Synthetic shape transformation data:
******************************

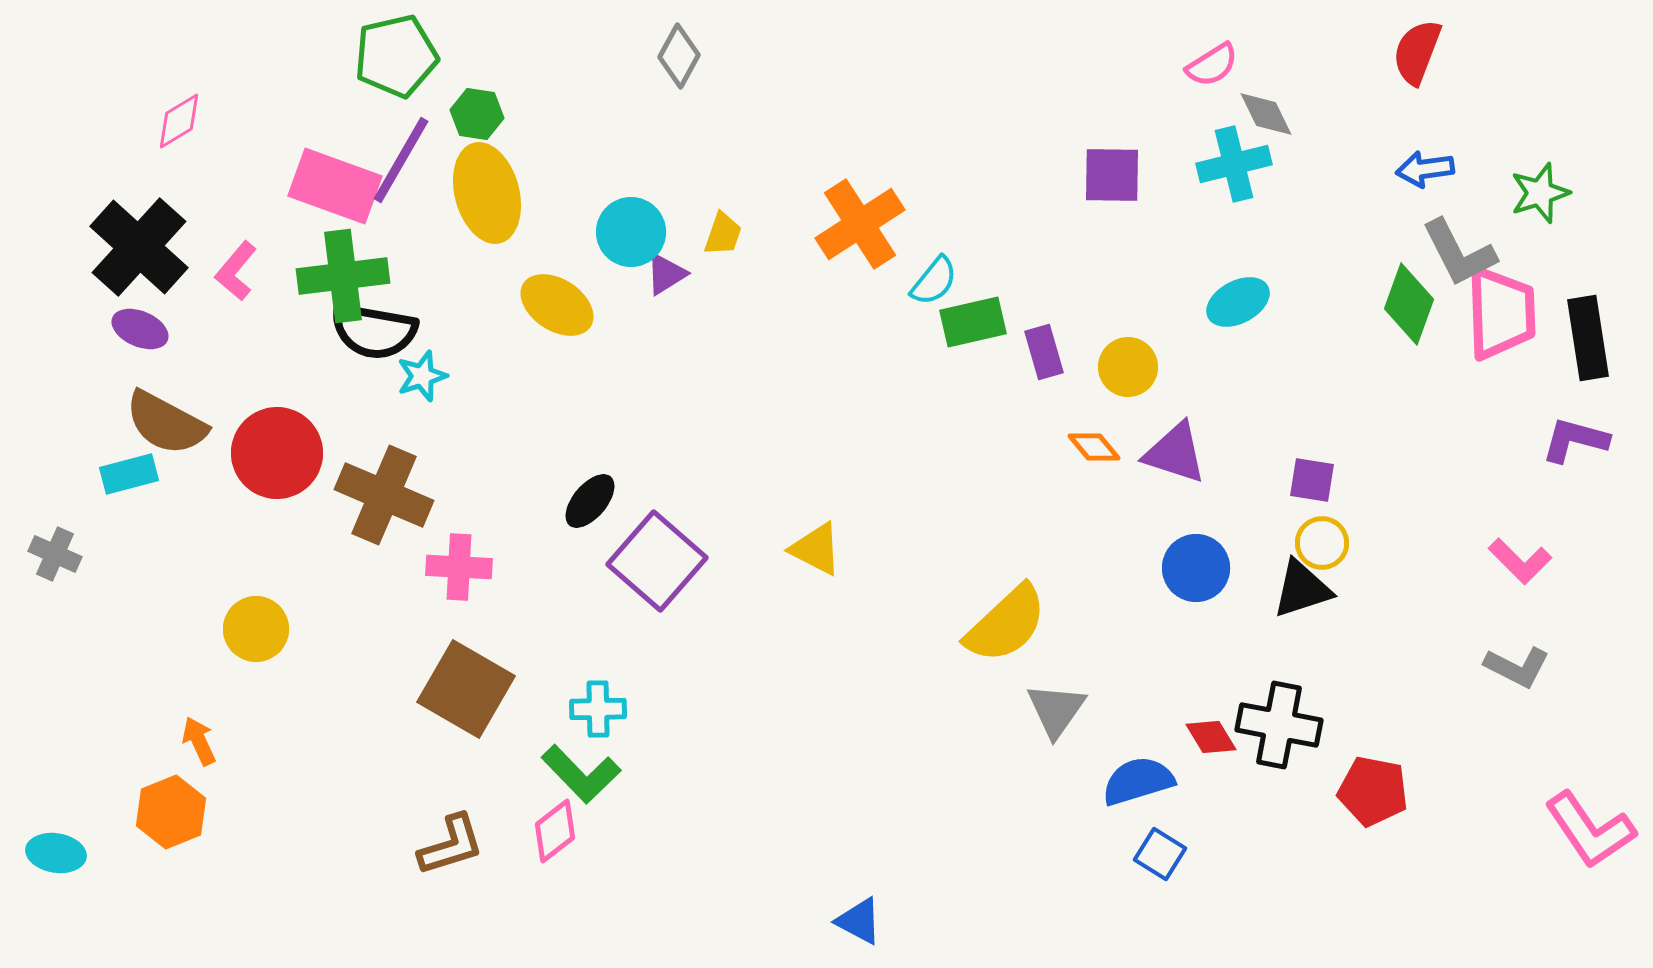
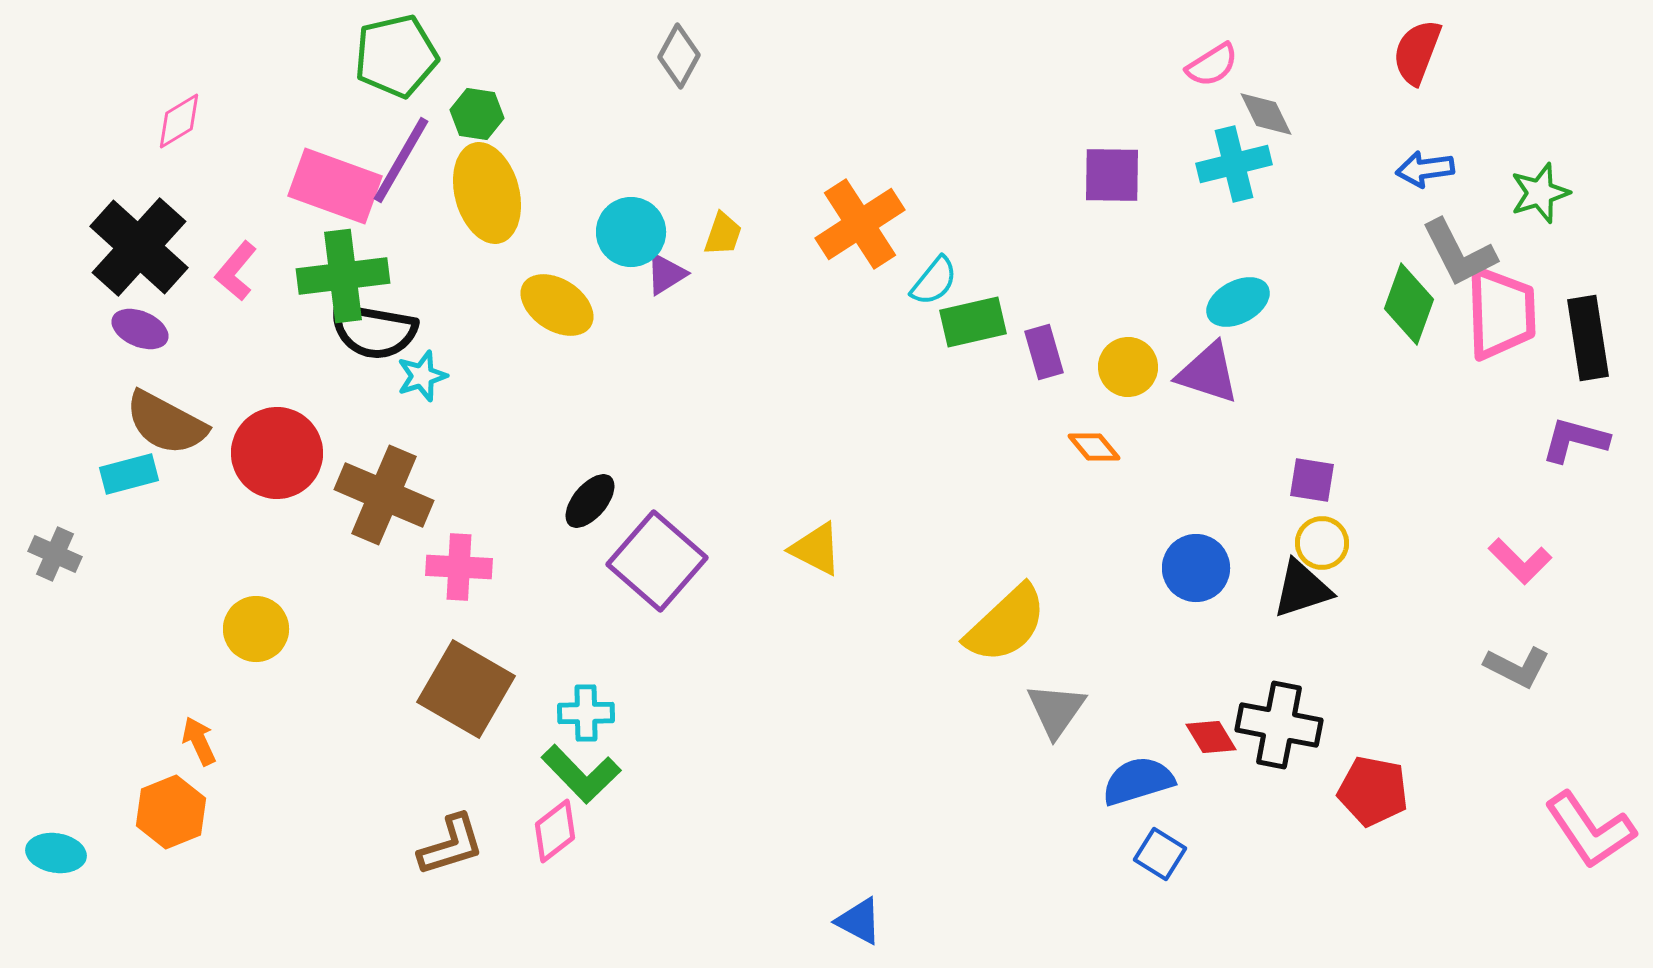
purple triangle at (1175, 453): moved 33 px right, 80 px up
cyan cross at (598, 709): moved 12 px left, 4 px down
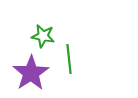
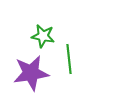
purple star: rotated 24 degrees clockwise
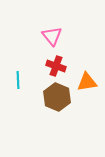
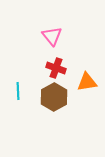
red cross: moved 2 px down
cyan line: moved 11 px down
brown hexagon: moved 3 px left; rotated 8 degrees clockwise
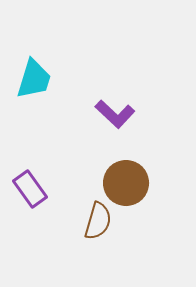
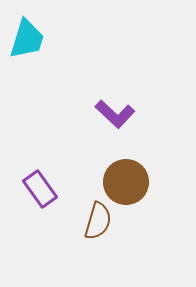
cyan trapezoid: moved 7 px left, 40 px up
brown circle: moved 1 px up
purple rectangle: moved 10 px right
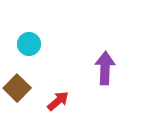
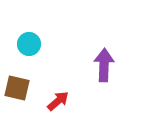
purple arrow: moved 1 px left, 3 px up
brown square: rotated 32 degrees counterclockwise
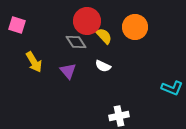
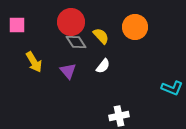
red circle: moved 16 px left, 1 px down
pink square: rotated 18 degrees counterclockwise
yellow semicircle: moved 3 px left
white semicircle: rotated 77 degrees counterclockwise
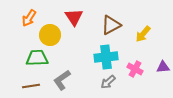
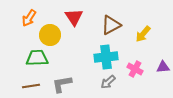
gray L-shape: moved 4 px down; rotated 25 degrees clockwise
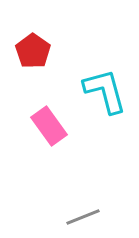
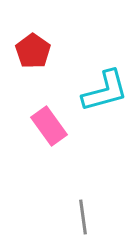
cyan L-shape: rotated 90 degrees clockwise
gray line: rotated 76 degrees counterclockwise
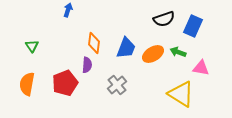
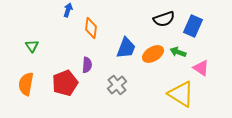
orange diamond: moved 3 px left, 15 px up
pink triangle: rotated 24 degrees clockwise
orange semicircle: moved 1 px left
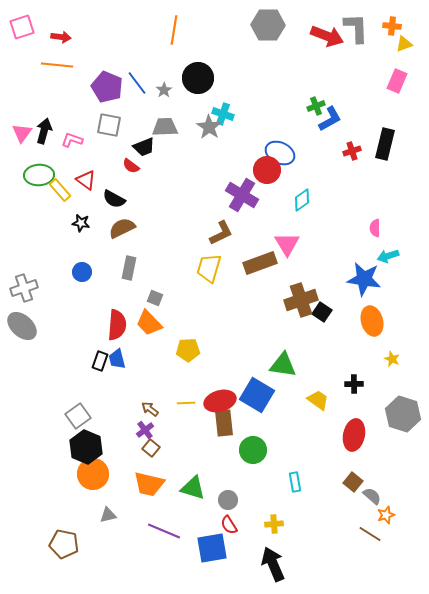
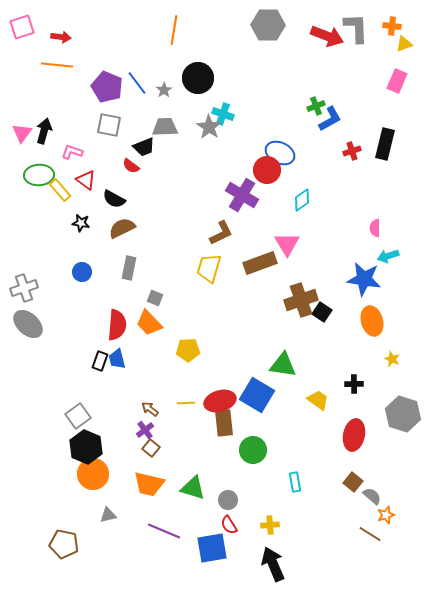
pink L-shape at (72, 140): moved 12 px down
gray ellipse at (22, 326): moved 6 px right, 2 px up
yellow cross at (274, 524): moved 4 px left, 1 px down
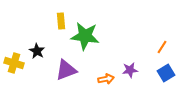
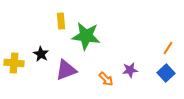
green star: moved 1 px right
orange line: moved 6 px right, 1 px down
black star: moved 4 px right, 3 px down
yellow cross: rotated 12 degrees counterclockwise
blue square: rotated 12 degrees counterclockwise
orange arrow: rotated 56 degrees clockwise
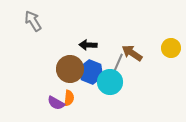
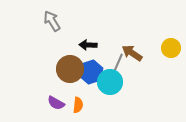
gray arrow: moved 19 px right
blue hexagon: rotated 20 degrees clockwise
orange semicircle: moved 9 px right, 7 px down
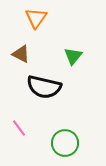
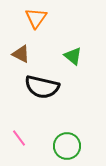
green triangle: rotated 30 degrees counterclockwise
black semicircle: moved 2 px left
pink line: moved 10 px down
green circle: moved 2 px right, 3 px down
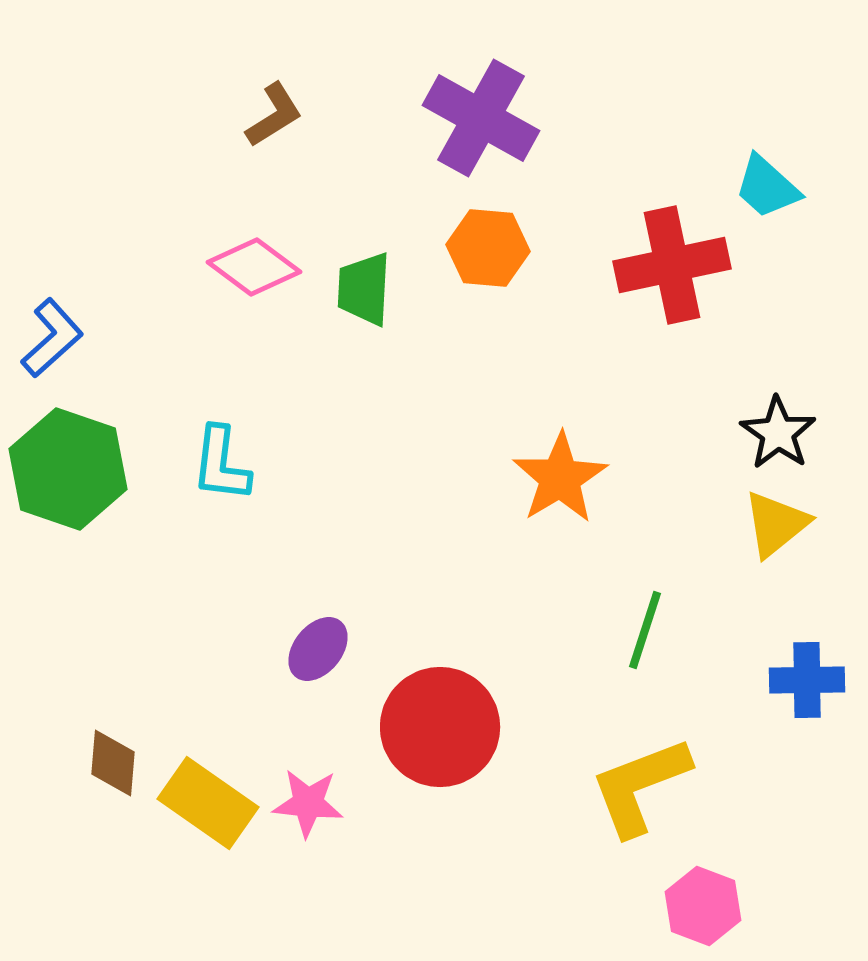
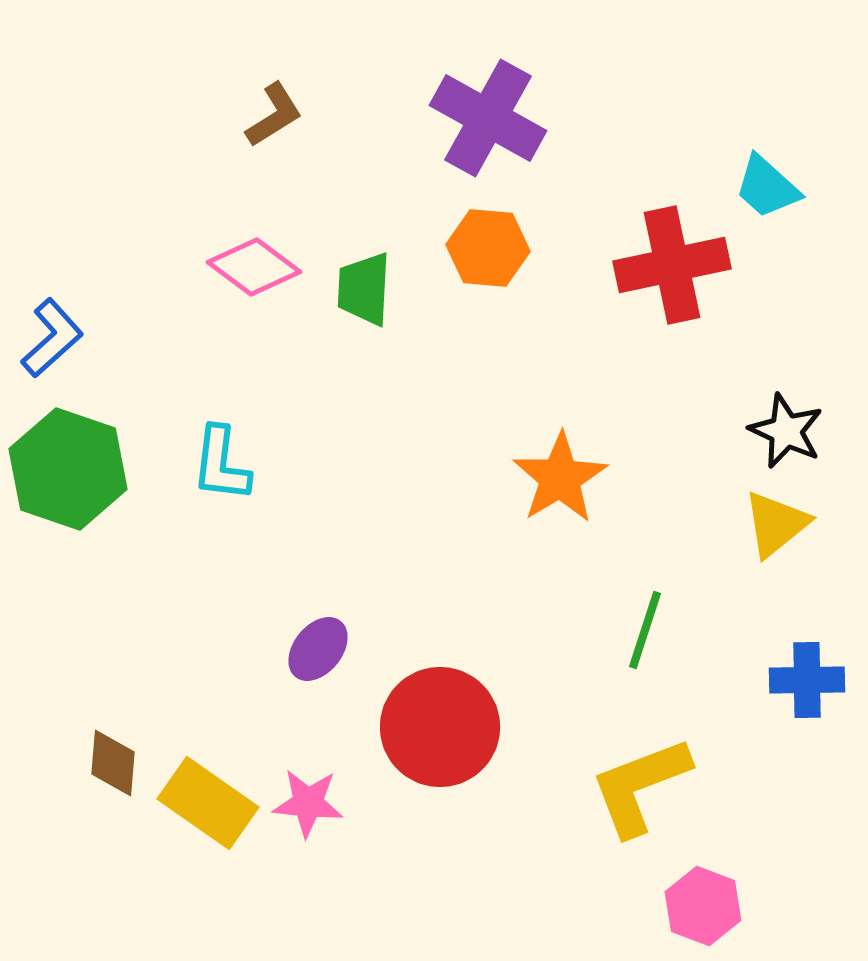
purple cross: moved 7 px right
black star: moved 8 px right, 2 px up; rotated 10 degrees counterclockwise
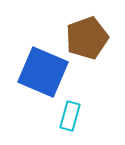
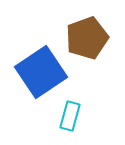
blue square: moved 2 px left; rotated 33 degrees clockwise
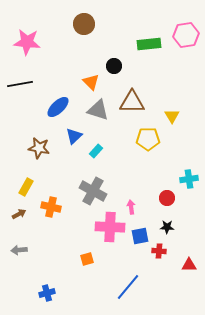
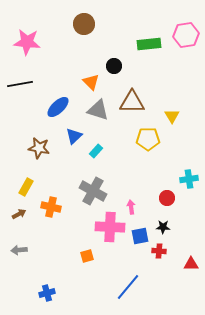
black star: moved 4 px left
orange square: moved 3 px up
red triangle: moved 2 px right, 1 px up
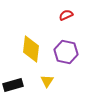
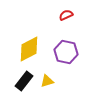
yellow diamond: moved 2 px left; rotated 56 degrees clockwise
yellow triangle: rotated 40 degrees clockwise
black rectangle: moved 11 px right, 4 px up; rotated 36 degrees counterclockwise
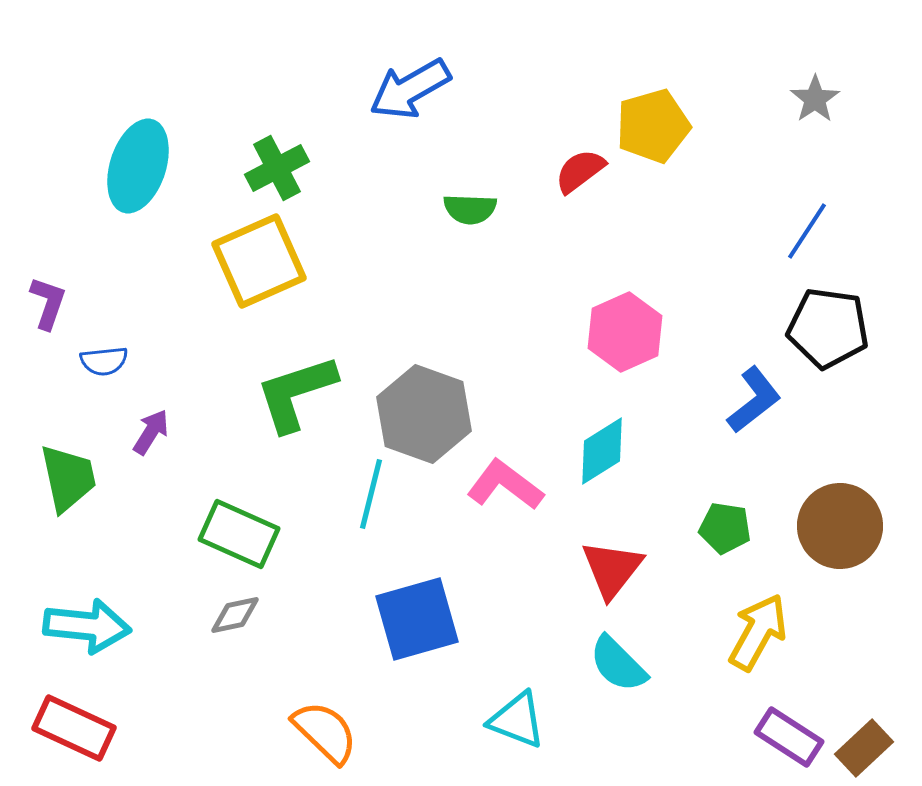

******************************

**Task goal:** Line for line, restate the data above and omit every picture.

**Task output:**
purple triangle at (1175, 453): moved 33 px right, 80 px up
cyan cross at (598, 709): moved 12 px left, 4 px down
purple star: rotated 24 degrees clockwise
red cross: moved 2 px down
cyan line: moved 11 px down
brown hexagon: moved 3 px left; rotated 8 degrees clockwise
cyan trapezoid: moved 7 px left, 40 px up
brown circle: moved 1 px up
purple rectangle: moved 10 px right
purple arrow: moved 1 px left, 3 px up
brown square: rotated 32 degrees counterclockwise
red circle: moved 16 px left, 1 px down
pink square: rotated 18 degrees counterclockwise
yellow semicircle: moved 3 px left
white semicircle: rotated 77 degrees counterclockwise
gray L-shape: moved 4 px down; rotated 25 degrees clockwise
cyan L-shape: rotated 90 degrees clockwise
gray line: rotated 76 degrees counterclockwise
orange diamond: moved 3 px left, 15 px up
pink triangle: rotated 24 degrees clockwise
orange semicircle: moved 1 px left
pink L-shape at (72, 140): moved 12 px down
gray ellipse at (22, 326): moved 6 px right, 2 px up
yellow cross at (274, 524): moved 4 px left, 1 px down
green star: moved 1 px right
orange line: moved 6 px right, 1 px down
black star: moved 4 px right, 3 px down
yellow cross: rotated 12 degrees counterclockwise
blue square: rotated 12 degrees counterclockwise
orange arrow: rotated 56 degrees clockwise
gray arrow: moved 19 px right
blue hexagon: rotated 20 degrees clockwise
orange semicircle: moved 9 px right, 7 px down
green triangle: rotated 30 degrees counterclockwise
black semicircle: moved 2 px left
pink line: moved 10 px down
green circle: moved 2 px right, 3 px down
purple cross: moved 7 px right
black star: moved 8 px right, 2 px up; rotated 10 degrees counterclockwise
blue square: moved 2 px left; rotated 33 degrees clockwise
black star: moved 4 px left
orange square: moved 3 px up
red triangle: moved 2 px right, 1 px up
yellow diamond: moved 2 px left; rotated 56 degrees clockwise
yellow triangle: rotated 40 degrees clockwise
black rectangle: moved 11 px right, 4 px up; rotated 36 degrees counterclockwise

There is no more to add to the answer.